▶ **PROMPT**:
Please give an exact printout of the records, without any pictures.

Scene image comparisons
====
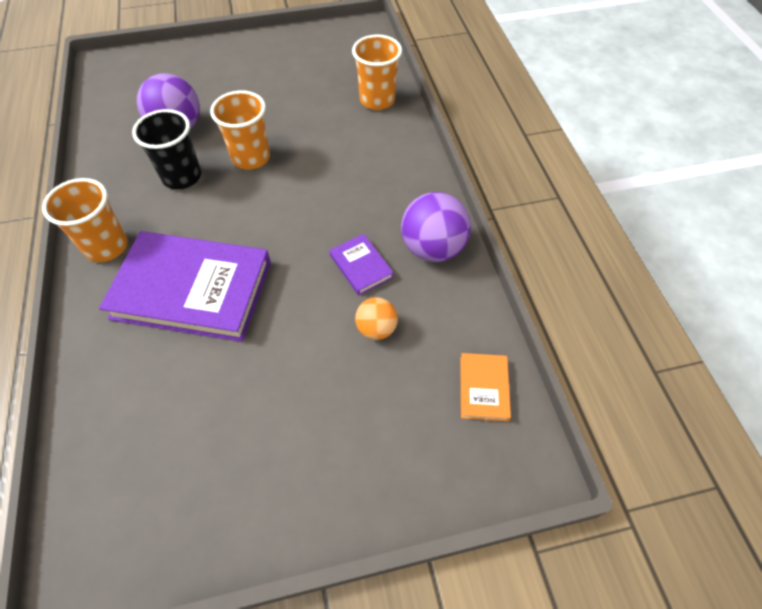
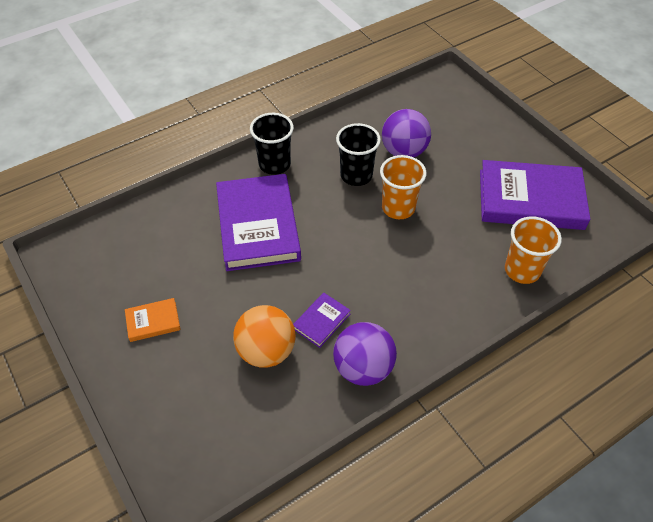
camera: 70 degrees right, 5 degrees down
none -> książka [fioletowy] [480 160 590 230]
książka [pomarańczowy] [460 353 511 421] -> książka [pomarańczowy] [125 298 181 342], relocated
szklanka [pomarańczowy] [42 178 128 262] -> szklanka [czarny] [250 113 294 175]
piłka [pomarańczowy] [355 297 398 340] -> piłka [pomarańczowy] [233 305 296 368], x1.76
====
▶ **RESPONSE AREA**:
camera: 70 degrees right, 5 degrees down
none -> książka [fioletowy] [480 160 590 230]
książka [pomarańczowy] [460 353 511 421] -> książka [pomarańczowy] [125 298 181 342], relocated
szklanka [pomarańczowy] [42 178 128 262] -> szklanka [czarny] [250 113 294 175]
piłka [pomarańczowy] [355 297 398 340] -> piłka [pomarańczowy] [233 305 296 368], x1.76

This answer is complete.